┌──

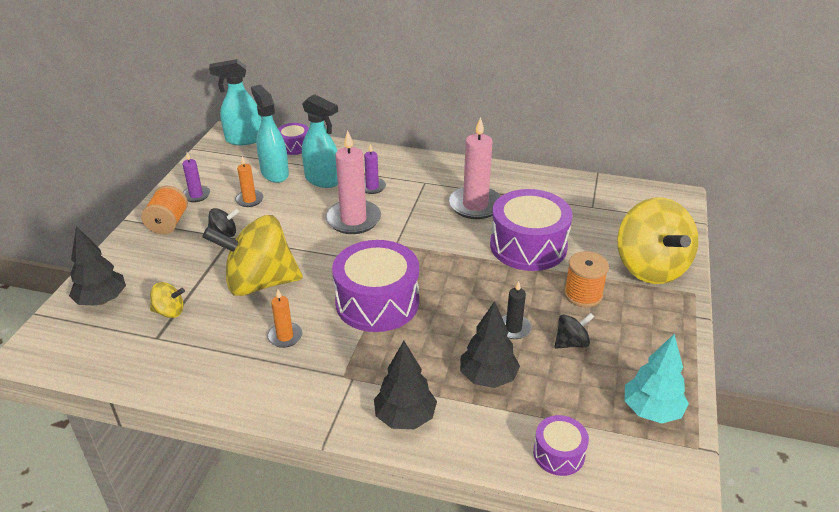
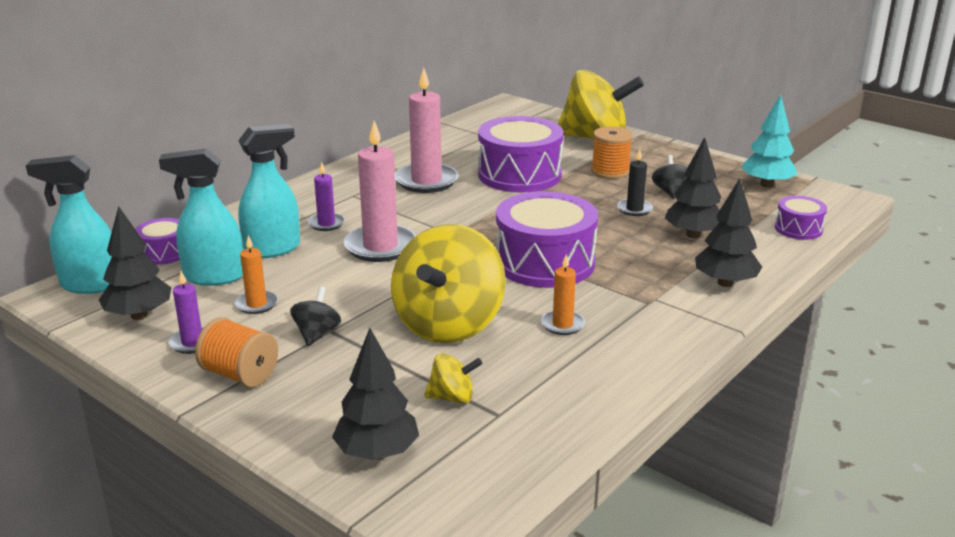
camera: 65 degrees left, 10 degrees down
yellow spinning top [150,282,185,318] -> yellow spinning top turned 60 degrees clockwise [424,353,483,404]
turquoise spray bottle [209,59,261,145] -> turquoise spray bottle turned 75 degrees clockwise [26,155,112,294]
none -> black tree [99,206,171,320]

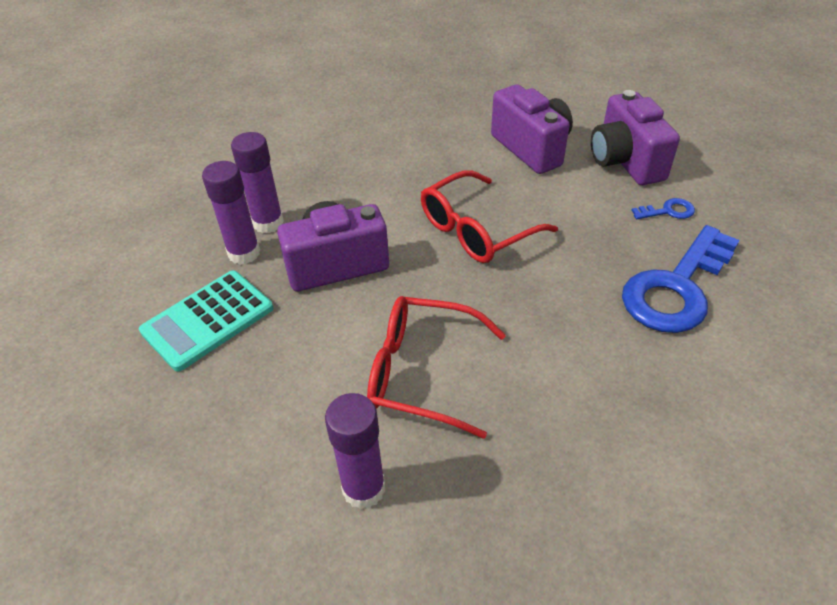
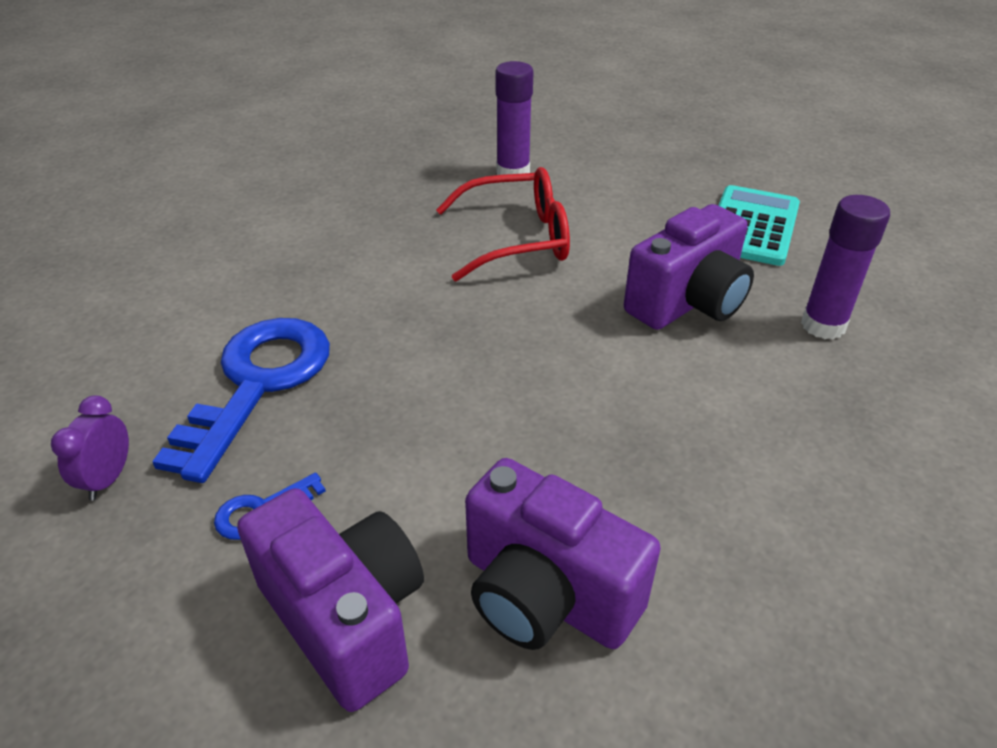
camera: 155 degrees right, 5 degrees down
purple glue stick [202,161,260,265] -> none
red glasses [421,170,558,263] -> none
none -> purple clock [51,395,129,501]

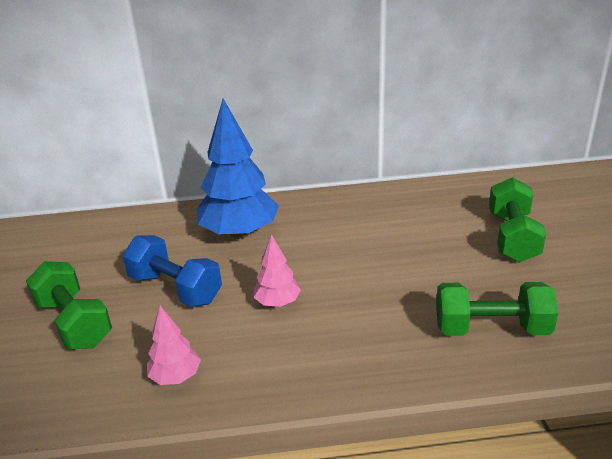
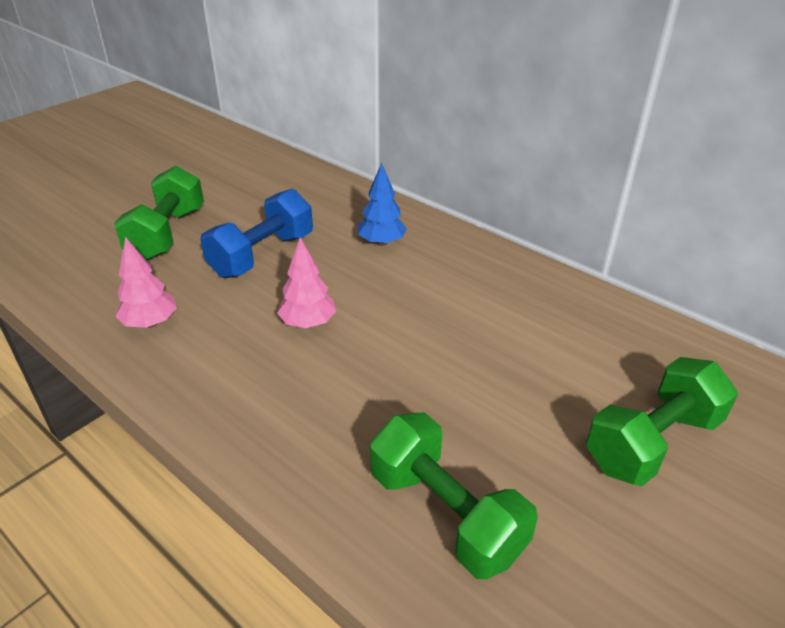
camera: 45 degrees right, 5 degrees up
blue dumbbell [123,235,222,307] -> blue dumbbell turned 45 degrees clockwise [200,189,313,278]
blue tree [197,99,279,239] -> blue tree [358,163,407,246], size x0.50

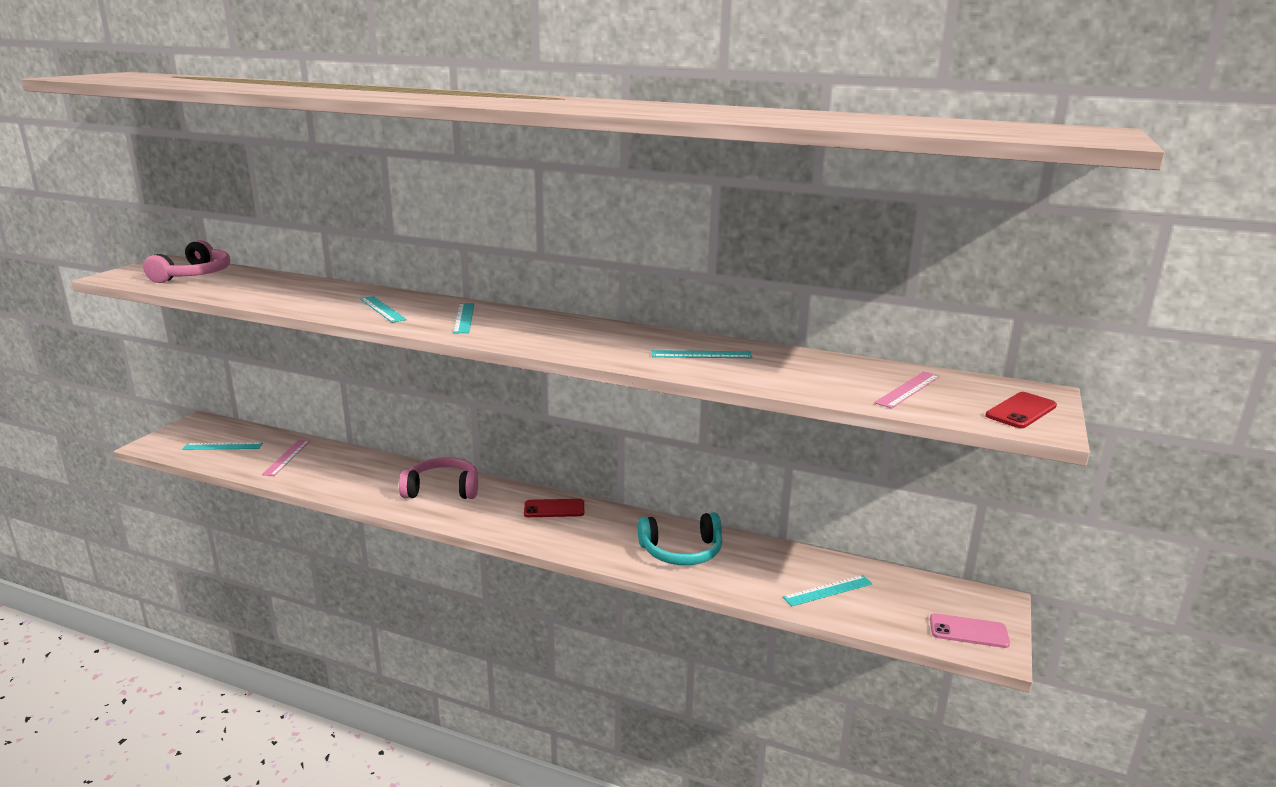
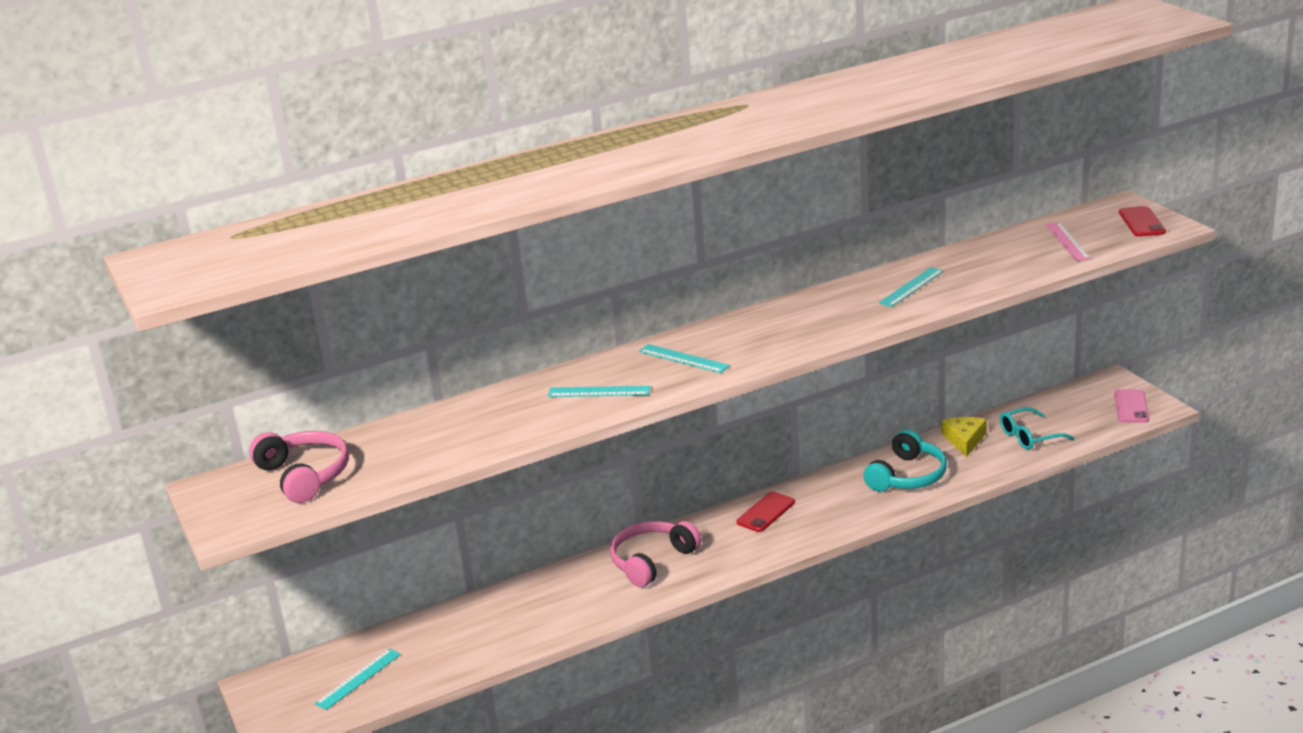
camera: 45 degrees left, 5 degrees up
pink ruler [262,440,310,476] -> none
turquoise ruler [783,575,873,606] -> turquoise glasses [1000,407,1075,450]
pink phone [930,613,1010,648] -> pink phone turned 45 degrees counterclockwise [1114,389,1149,423]
none -> yellow cheese [942,417,987,457]

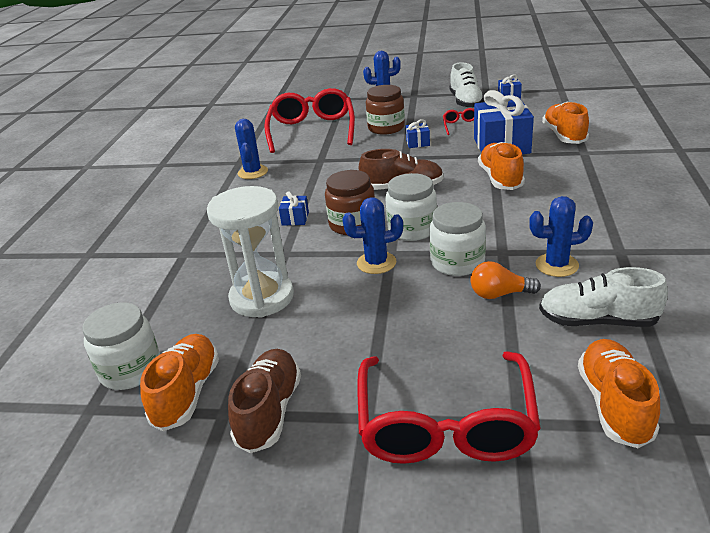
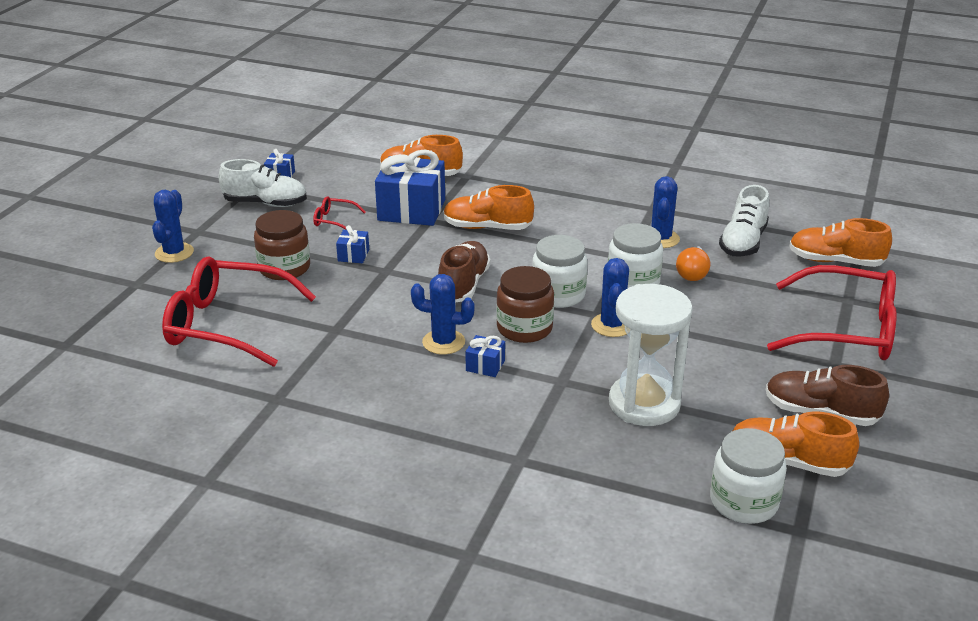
camera: 80 degrees left, 0 degrees up
blue cactus [235,119,268,179] -> blue cactus moved to [411,274,475,355]

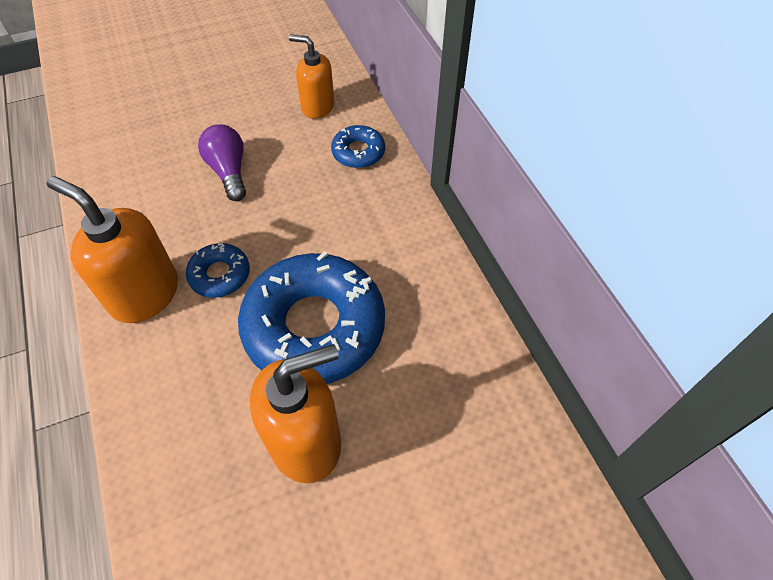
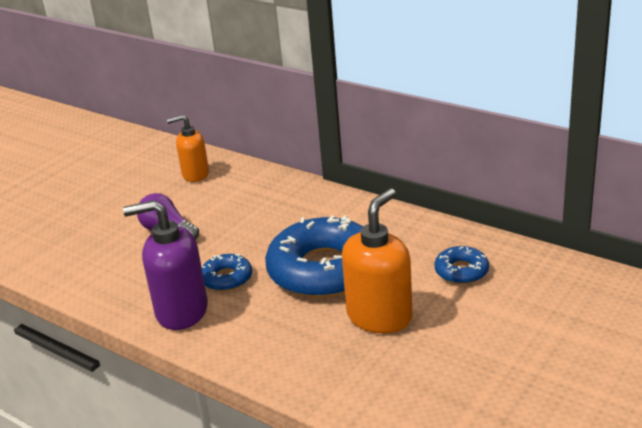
camera: 30 degrees left, 25 degrees down
orange soap dispenser [47,176,178,323] -> purple soap dispenser [123,200,208,330]
blue donut [331,125,385,168] -> blue donut moved to [435,246,489,284]

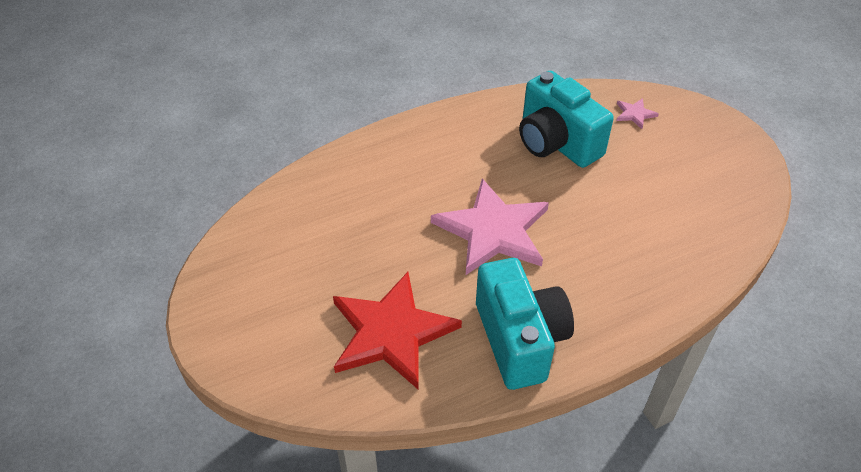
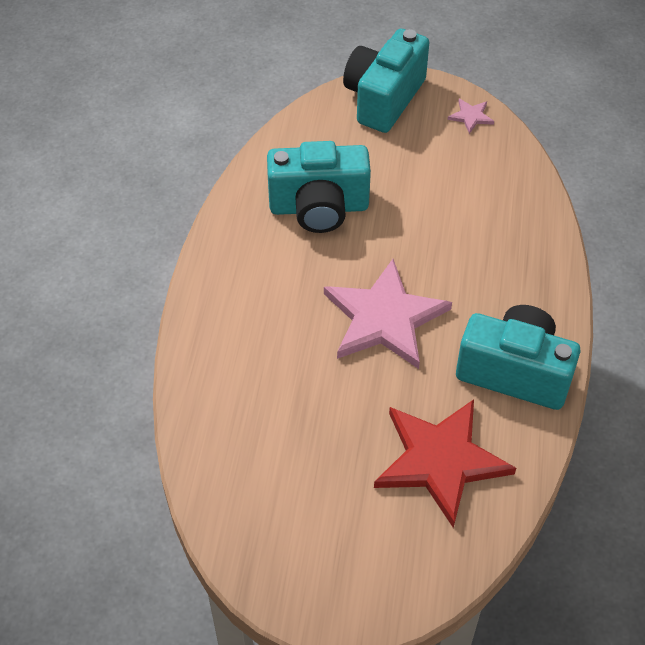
camera: 55 degrees left, 5 degrees up
pink star [616,98,659,129] -> pink star moved to [447,99,494,134]
none -> turquoise camera [343,29,429,133]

└──

### What needs to be done
Output a faithful copy of the data, with each picture left out.

### Written reply
camera: 65 degrees left, 10 degrees down
yellow spinning top [150,282,185,318] -> yellow spinning top turned 60 degrees clockwise [424,353,483,404]
turquoise spray bottle [209,59,261,145] -> turquoise spray bottle turned 75 degrees clockwise [26,155,112,294]
none -> black tree [99,206,171,320]

camera: 155 degrees right, 5 degrees down
purple glue stick [202,161,260,265] -> none
red glasses [421,170,558,263] -> none
none -> purple clock [51,395,129,501]

camera: 45 degrees right, 5 degrees up
blue dumbbell [123,235,222,307] -> blue dumbbell turned 45 degrees clockwise [200,189,313,278]
blue tree [197,99,279,239] -> blue tree [358,163,407,246], size x0.50

camera: 45 degrees left, 5 degrees up
pink ruler [262,440,310,476] -> none
turquoise ruler [783,575,873,606] -> turquoise glasses [1000,407,1075,450]
pink phone [930,613,1010,648] -> pink phone turned 45 degrees counterclockwise [1114,389,1149,423]
none -> yellow cheese [942,417,987,457]

camera: 80 degrees left, 0 degrees up
blue cactus [235,119,268,179] -> blue cactus moved to [411,274,475,355]

camera: 30 degrees left, 25 degrees down
orange soap dispenser [47,176,178,323] -> purple soap dispenser [123,200,208,330]
blue donut [331,125,385,168] -> blue donut moved to [435,246,489,284]

camera: 55 degrees left, 5 degrees up
pink star [616,98,659,129] -> pink star moved to [447,99,494,134]
none -> turquoise camera [343,29,429,133]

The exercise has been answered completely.